*** Supplied material ***

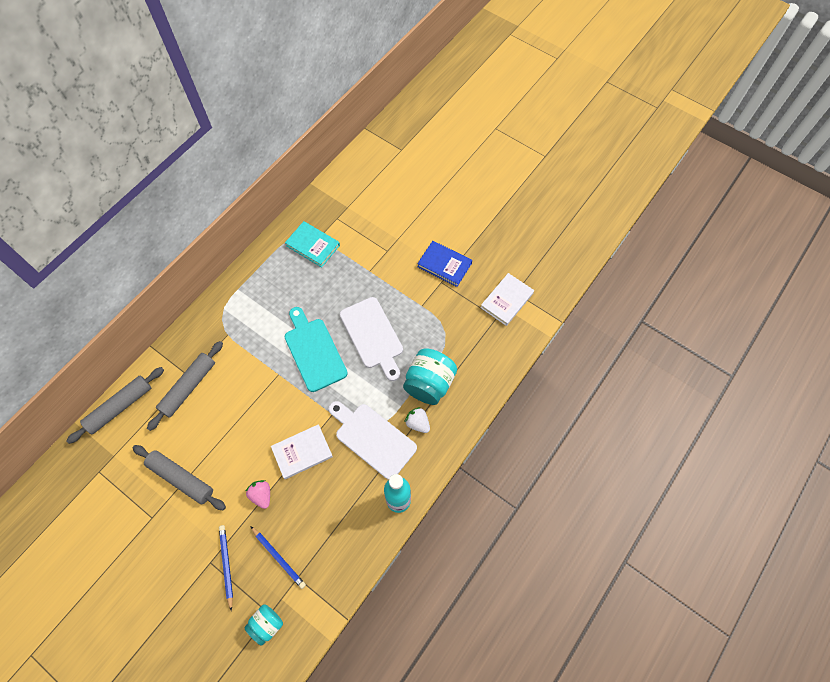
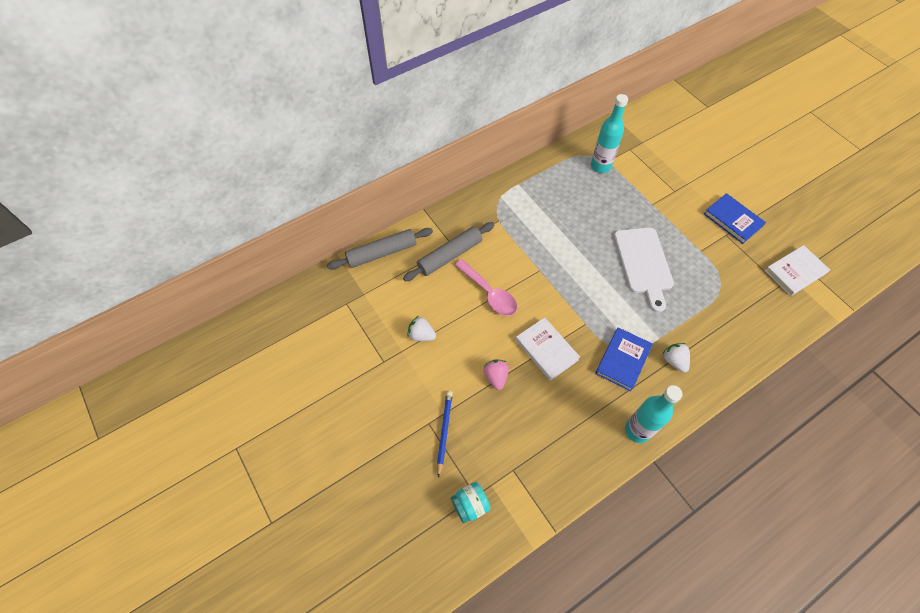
camera: 20 degrees right, 5 degrees down
grey rolling pin [133,445,226,510] -> white strawberry [407,316,436,341]
blue pencil [250,526,306,589] -> none
white book [271,424,333,479] -> white book turned 60 degrees clockwise [516,317,580,381]
turquoise book [285,221,340,268] -> turquoise bottle [591,94,628,173]
turquoise cutting board [285,307,348,392] -> none
white cutting board [329,401,417,480] -> blue book [595,327,653,392]
turquoise jar [403,348,457,405] -> none
none -> pink spoon [455,259,517,316]

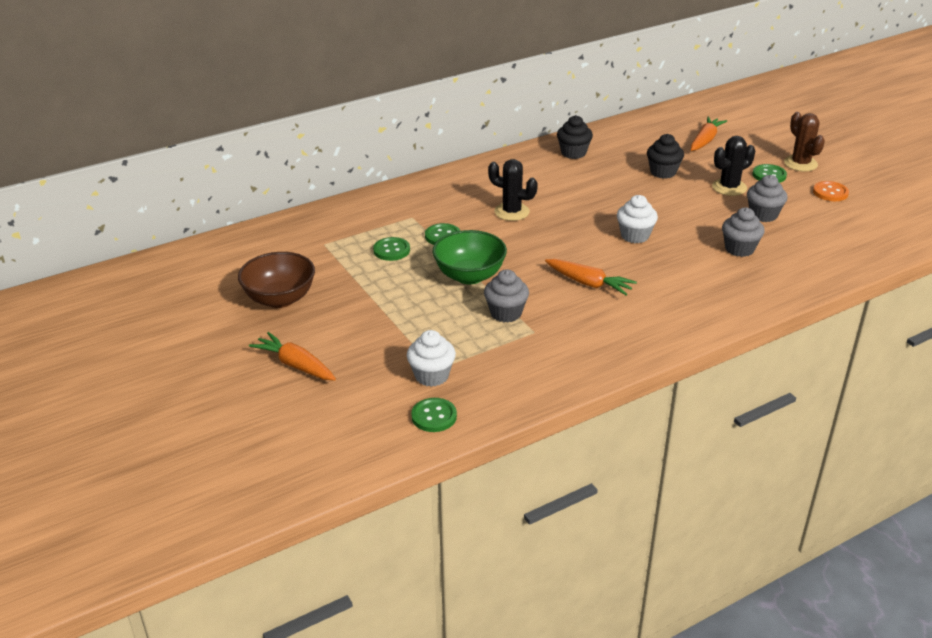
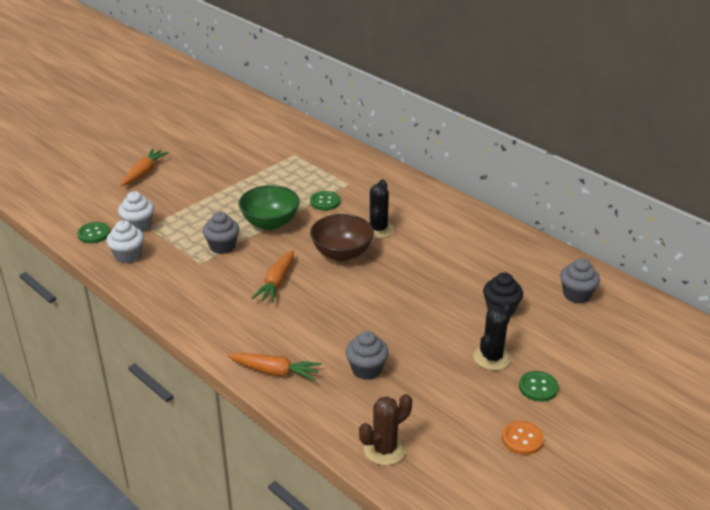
camera: 75 degrees right, 0 degrees up
brown bowl [238,252,315,308] -> brown bowl moved to [310,214,374,261]
green button [373,237,410,261] -> none
black cupcake [557,115,593,159] -> none
white cupcake [617,195,658,243] -> white cupcake moved to [106,220,144,263]
orange carrot [691,116,727,151] -> orange carrot moved to [227,353,321,381]
black cactus [712,136,755,196] -> black cactus turned 75 degrees clockwise [473,302,512,371]
grey cupcake [747,175,788,222] -> grey cupcake moved to [560,258,600,303]
brown cactus [784,112,825,171] -> brown cactus moved to [359,394,412,465]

*** End of Supplied material ***

Problem to solve: Each line above must be repeated exactly in the answer, with pictures omitted.

Result:
camera: 20 degrees right, 5 degrees down
grey rolling pin [133,445,226,510] -> white strawberry [407,316,436,341]
blue pencil [250,526,306,589] -> none
white book [271,424,333,479] -> white book turned 60 degrees clockwise [516,317,580,381]
turquoise book [285,221,340,268] -> turquoise bottle [591,94,628,173]
turquoise cutting board [285,307,348,392] -> none
white cutting board [329,401,417,480] -> blue book [595,327,653,392]
turquoise jar [403,348,457,405] -> none
none -> pink spoon [455,259,517,316]

camera: 75 degrees right, 0 degrees up
brown bowl [238,252,315,308] -> brown bowl moved to [310,214,374,261]
green button [373,237,410,261] -> none
black cupcake [557,115,593,159] -> none
white cupcake [617,195,658,243] -> white cupcake moved to [106,220,144,263]
orange carrot [691,116,727,151] -> orange carrot moved to [227,353,321,381]
black cactus [712,136,755,196] -> black cactus turned 75 degrees clockwise [473,302,512,371]
grey cupcake [747,175,788,222] -> grey cupcake moved to [560,258,600,303]
brown cactus [784,112,825,171] -> brown cactus moved to [359,394,412,465]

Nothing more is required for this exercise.